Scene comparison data

········

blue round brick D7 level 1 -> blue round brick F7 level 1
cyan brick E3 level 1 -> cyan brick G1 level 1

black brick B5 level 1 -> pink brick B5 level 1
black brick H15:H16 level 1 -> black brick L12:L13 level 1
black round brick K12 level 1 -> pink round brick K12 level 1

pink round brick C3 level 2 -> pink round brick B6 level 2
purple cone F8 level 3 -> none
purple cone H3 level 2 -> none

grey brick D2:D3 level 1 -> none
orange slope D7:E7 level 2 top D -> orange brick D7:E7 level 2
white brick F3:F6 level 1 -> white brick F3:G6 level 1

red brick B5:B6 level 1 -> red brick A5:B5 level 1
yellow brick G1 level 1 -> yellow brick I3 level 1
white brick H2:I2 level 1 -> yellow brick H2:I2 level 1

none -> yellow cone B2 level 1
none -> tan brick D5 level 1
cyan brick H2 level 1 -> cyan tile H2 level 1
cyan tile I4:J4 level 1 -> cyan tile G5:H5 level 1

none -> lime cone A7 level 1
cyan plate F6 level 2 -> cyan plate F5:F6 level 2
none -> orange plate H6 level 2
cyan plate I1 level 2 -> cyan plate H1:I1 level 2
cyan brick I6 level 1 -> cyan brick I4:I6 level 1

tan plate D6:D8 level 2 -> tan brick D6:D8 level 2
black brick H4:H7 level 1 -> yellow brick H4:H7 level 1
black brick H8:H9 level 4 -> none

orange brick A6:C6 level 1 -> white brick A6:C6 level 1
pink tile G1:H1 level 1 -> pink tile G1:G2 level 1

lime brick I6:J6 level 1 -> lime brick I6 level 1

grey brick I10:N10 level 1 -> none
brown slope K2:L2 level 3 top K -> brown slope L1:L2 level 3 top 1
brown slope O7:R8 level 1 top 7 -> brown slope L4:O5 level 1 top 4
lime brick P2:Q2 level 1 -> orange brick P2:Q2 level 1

········

PROBLEM STATEMENT
Each record, exactly as written, is to be printed again.

SOLUTION TO THIS EXERCISE
blue round brick D7 level 1 -> blue round brick F7 level 1
cyan brick E3 level 1 -> cyan brick G1 level 1

black brick B5 level 1 -> pink brick B5 level 1
black brick H15:H16 level 1 -> black brick L12:L13 level 1
black round brick K12 level 1 -> pink round brick K12 level 1

pink round brick C3 level 2 -> pink round brick B6 level 2
purple cone F8 level 3 -> none
purple cone H3 level 2 -> none

grey brick D2:D3 level 1 -> none
orange slope D7:E7 level 2 top D -> orange brick D7:E7 level 2
white brick F3:F6 level 1 -> white brick F3:G6 level 1

red brick B5:B6 level 1 -> red brick A5:B5 level 1
yellow brick G1 level 1 -> yellow brick I3 level 1
white brick H2:I2 level 1 -> yellow brick H2:I2 level 1

none -> yellow cone B2 level 1
none -> tan brick D5 level 1
cyan brick H2 level 1 -> cyan tile H2 level 1
cyan tile I4:J4 level 1 -> cyan tile G5:H5 level 1

none -> lime cone A7 level 1
cyan plate F6 level 2 -> cyan plate F5:F6 level 2
none -> orange plate H6 level 2
cyan plate I1 level 2 -> cyan plate H1:I1 level 2
cyan brick I6 level 1 -> cyan brick I4:I6 level 1

tan plate D6:D8 level 2 -> tan brick D6:D8 level 2
black brick H4:H7 level 1 -> yellow brick H4:H7 level 1
black brick H8:H9 level 4 -> none

orange brick A6:C6 level 1 -> white brick A6:C6 level 1
pink tile G1:H1 level 1 -> pink tile G1:G2 level 1

lime brick I6:J6 level 1 -> lime brick I6 level 1

grey brick I10:N10 level 1 -> none
brown slope K2:L2 level 3 top K -> brown slope L1:L2 level 3 top 1
brown slope O7:R8 level 1 top 7 -> brown slope L4:O5 level 1 top 4
lime brick P2:Q2 level 1 -> orange brick P2:Q2 level 1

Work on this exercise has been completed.